- Try it -
Could you reproduce, from the records below, everything from the line with "(655, 174) = (711, 324): brown mug -> none" down to the line with "(270, 335) = (257, 159): grey", keeping both of those lines and changing nothing?
Segment Open
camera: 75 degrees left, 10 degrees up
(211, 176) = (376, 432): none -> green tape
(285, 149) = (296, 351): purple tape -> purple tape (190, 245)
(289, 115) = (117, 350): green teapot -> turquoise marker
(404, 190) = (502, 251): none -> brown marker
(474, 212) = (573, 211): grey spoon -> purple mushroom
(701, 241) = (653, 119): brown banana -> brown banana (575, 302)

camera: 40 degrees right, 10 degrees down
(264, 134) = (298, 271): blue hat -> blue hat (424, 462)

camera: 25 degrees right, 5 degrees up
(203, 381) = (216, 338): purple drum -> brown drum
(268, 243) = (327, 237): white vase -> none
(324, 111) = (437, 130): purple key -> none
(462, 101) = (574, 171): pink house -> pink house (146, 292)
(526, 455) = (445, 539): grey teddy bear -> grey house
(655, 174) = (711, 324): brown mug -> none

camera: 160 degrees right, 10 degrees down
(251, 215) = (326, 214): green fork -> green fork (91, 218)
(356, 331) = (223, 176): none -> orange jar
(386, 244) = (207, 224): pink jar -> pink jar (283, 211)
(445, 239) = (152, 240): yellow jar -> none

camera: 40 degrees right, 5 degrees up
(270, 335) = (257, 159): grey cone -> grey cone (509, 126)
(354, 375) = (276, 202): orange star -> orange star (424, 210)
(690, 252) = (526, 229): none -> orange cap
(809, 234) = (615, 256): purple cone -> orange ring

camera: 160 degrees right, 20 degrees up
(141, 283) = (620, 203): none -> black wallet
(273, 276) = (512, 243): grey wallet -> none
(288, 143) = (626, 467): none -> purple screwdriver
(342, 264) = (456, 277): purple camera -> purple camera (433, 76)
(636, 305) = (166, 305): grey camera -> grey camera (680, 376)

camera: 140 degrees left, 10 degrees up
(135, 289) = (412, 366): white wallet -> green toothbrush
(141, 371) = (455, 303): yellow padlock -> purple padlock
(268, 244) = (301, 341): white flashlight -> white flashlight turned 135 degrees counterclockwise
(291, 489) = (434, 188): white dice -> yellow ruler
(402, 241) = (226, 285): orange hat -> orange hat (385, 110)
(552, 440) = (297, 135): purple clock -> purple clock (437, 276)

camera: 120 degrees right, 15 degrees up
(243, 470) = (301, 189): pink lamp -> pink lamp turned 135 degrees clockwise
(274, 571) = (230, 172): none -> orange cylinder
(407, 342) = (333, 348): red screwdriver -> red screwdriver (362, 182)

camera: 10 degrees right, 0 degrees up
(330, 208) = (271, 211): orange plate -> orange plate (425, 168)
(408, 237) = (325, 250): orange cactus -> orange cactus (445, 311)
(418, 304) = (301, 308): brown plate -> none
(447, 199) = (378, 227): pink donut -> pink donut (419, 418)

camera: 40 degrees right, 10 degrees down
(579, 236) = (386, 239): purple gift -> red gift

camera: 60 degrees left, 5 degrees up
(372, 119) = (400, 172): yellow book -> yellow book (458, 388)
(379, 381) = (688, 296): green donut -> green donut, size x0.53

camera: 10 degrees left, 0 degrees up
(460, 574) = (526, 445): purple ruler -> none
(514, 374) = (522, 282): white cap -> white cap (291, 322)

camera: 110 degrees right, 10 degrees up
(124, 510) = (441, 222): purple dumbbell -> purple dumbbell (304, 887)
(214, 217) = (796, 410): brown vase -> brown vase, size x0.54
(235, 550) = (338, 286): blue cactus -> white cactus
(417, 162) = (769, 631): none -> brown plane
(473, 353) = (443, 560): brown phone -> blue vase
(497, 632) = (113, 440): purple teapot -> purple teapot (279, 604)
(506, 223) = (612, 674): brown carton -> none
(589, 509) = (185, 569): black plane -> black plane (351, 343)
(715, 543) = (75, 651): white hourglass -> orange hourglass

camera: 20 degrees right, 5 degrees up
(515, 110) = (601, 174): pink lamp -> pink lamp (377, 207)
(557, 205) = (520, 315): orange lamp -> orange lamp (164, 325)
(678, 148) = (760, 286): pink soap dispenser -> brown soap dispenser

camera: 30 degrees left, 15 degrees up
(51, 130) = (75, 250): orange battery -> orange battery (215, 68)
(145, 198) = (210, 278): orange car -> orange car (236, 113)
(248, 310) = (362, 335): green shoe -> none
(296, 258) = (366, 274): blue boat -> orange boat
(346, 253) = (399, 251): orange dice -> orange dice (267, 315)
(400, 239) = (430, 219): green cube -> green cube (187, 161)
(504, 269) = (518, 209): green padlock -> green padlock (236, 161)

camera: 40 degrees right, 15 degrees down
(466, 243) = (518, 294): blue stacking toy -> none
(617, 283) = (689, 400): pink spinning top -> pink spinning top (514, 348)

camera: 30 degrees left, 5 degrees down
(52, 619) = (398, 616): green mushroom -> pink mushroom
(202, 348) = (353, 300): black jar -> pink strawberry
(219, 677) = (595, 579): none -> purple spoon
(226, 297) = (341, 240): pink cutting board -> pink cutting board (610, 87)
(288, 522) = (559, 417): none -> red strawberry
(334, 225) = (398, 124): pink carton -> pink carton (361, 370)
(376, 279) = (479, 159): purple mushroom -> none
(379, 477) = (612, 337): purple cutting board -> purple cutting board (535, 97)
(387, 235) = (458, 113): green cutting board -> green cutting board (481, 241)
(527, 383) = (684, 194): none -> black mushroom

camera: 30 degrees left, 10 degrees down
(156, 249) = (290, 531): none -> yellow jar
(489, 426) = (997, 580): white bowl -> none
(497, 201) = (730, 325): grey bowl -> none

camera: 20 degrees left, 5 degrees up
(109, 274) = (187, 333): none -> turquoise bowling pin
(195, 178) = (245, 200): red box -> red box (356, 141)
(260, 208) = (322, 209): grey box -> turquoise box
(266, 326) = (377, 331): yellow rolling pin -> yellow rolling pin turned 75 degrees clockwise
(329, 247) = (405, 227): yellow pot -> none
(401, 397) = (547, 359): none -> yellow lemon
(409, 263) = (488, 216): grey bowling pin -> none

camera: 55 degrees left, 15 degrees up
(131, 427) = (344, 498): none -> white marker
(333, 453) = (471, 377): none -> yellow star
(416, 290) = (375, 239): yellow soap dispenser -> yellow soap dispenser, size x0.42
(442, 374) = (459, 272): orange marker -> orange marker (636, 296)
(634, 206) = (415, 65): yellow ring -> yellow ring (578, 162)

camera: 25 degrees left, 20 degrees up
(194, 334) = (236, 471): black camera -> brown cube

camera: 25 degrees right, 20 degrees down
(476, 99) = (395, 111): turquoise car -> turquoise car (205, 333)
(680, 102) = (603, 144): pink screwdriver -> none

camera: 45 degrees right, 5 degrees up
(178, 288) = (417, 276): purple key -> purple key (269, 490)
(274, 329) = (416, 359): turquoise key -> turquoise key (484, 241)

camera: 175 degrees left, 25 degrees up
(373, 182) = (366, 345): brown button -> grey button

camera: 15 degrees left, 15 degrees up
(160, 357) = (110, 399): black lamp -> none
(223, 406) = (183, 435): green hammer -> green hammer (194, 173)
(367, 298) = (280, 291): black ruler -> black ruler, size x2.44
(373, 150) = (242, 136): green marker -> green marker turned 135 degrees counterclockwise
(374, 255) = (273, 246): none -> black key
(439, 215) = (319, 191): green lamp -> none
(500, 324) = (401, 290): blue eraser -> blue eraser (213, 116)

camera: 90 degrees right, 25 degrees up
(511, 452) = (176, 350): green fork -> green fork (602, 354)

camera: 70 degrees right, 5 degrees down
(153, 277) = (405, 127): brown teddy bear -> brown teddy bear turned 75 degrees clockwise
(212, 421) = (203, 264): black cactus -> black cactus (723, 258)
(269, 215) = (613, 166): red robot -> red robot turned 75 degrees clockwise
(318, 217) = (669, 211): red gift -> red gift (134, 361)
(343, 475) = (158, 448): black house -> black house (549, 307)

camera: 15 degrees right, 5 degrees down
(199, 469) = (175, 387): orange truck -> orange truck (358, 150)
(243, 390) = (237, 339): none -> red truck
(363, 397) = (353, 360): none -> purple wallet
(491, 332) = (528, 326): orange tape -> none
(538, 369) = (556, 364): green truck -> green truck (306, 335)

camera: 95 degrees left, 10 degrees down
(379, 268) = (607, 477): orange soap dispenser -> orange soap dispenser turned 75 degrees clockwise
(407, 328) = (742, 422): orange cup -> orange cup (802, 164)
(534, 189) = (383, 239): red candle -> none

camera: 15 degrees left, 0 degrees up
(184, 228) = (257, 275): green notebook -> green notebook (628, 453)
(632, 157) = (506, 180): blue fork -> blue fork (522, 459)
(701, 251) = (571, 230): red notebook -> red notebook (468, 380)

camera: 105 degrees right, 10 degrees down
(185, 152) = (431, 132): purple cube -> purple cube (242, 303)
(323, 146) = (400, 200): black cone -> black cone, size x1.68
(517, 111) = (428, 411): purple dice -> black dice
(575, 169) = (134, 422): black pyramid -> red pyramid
Segment Closed
- The completed task -
(655, 174) = (711, 324): brown mug -> none

camera: 160 degrees right, 10 degrees down
(251, 215) = (326, 214): green fork -> green fork (91, 218)
(356, 331) = (223, 176): none -> orange jar
(386, 244) = (207, 224): pink jar -> pink jar (283, 211)
(445, 239) = (152, 240): yellow jar -> none

camera: 40 degrees right, 5 degrees up
(270, 335) = (257, 159): grey cone -> grey cone (509, 126)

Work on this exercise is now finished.